[Extracted records — start]

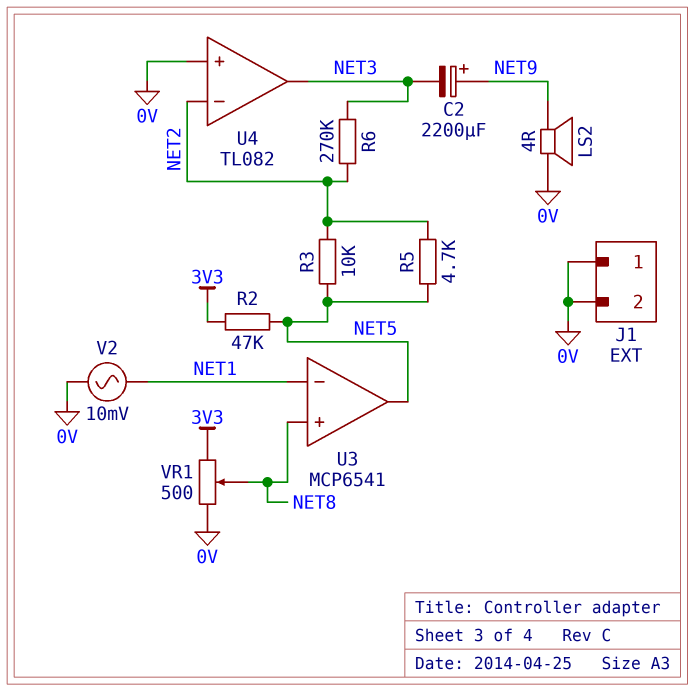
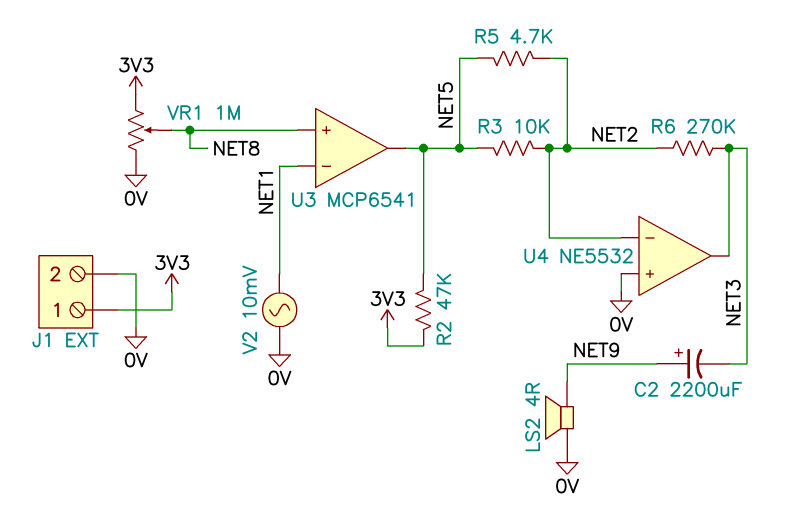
J1 pin 1: 0V -> 3V3
U4: TL082 -> NE5532
VR1: 500 (0V, 3V3, wiper NET8) -> 1M (0V, 3V3, wiper NET8)

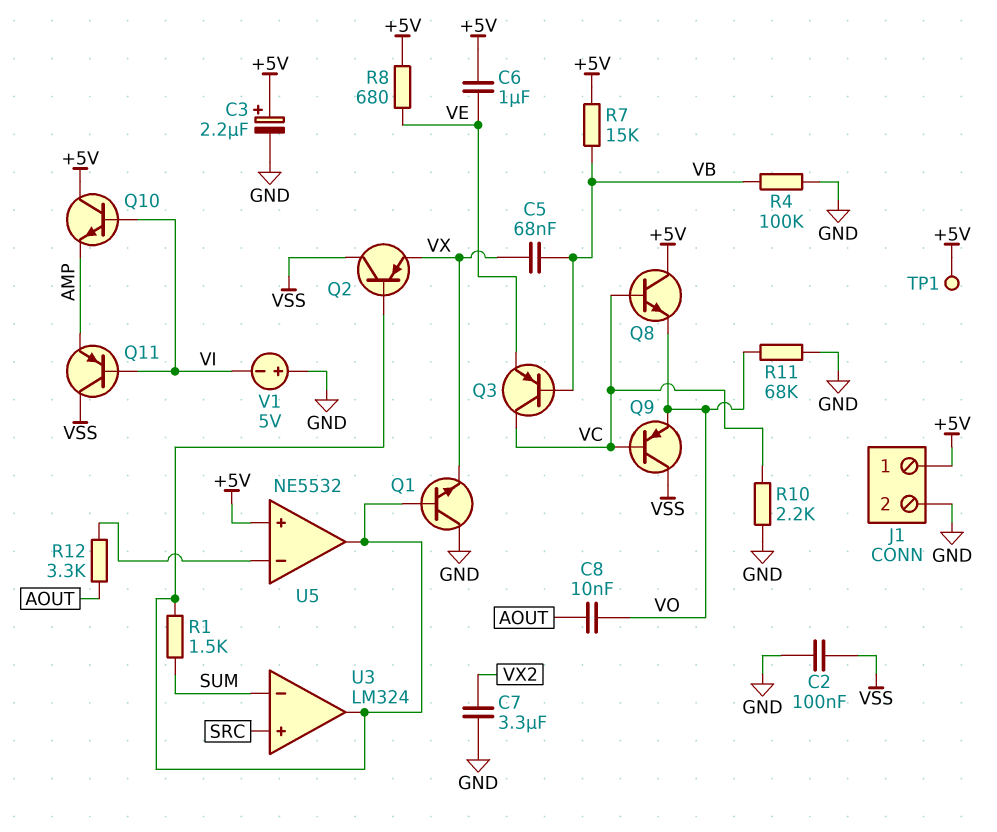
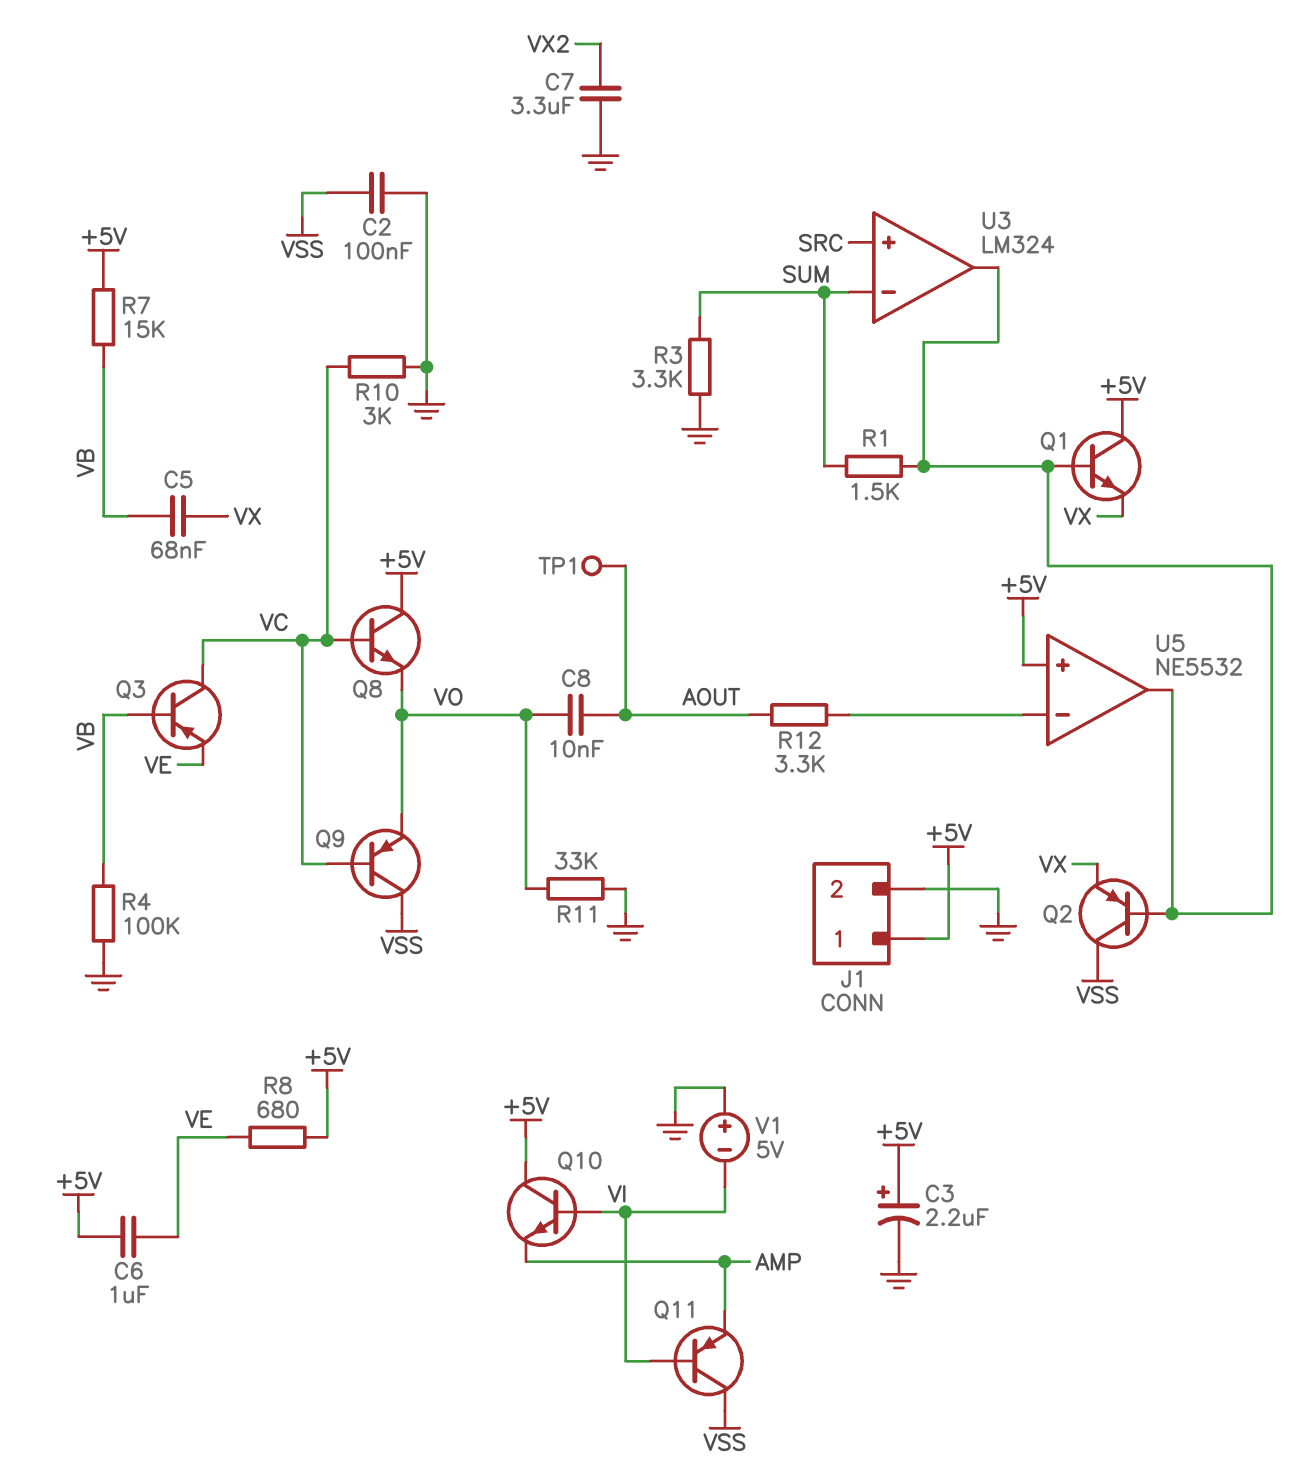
Q1: NPN (B U3/out, C GND, E VX) -> NPN (B U3/out, C +5V, E VX)
R3: none -> 3.3k (GND, SUM)
R10: 2.2k (GND, VC) -> 3k (GND, VC)
R11: 68k (GND, VO) -> 33k (GND, VO)
TP1: test point (+5V) -> test point (AOUT)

[Extracted records — finish]

● **Exercise description**: Give every record back exactly as it reads, with no images.

● **Answer to this task**:
J1 pin 1: 0V -> 3V3
U4: TL082 -> NE5532
VR1: 500 (0V, 3V3, wiper NET8) -> 1M (0V, 3V3, wiper NET8)

Q1: NPN (B U3/out, C GND, E VX) -> NPN (B U3/out, C +5V, E VX)
R3: none -> 3.3k (GND, SUM)
R10: 2.2k (GND, VC) -> 3k (GND, VC)
R11: 68k (GND, VO) -> 33k (GND, VO)
TP1: test point (+5V) -> test point (AOUT)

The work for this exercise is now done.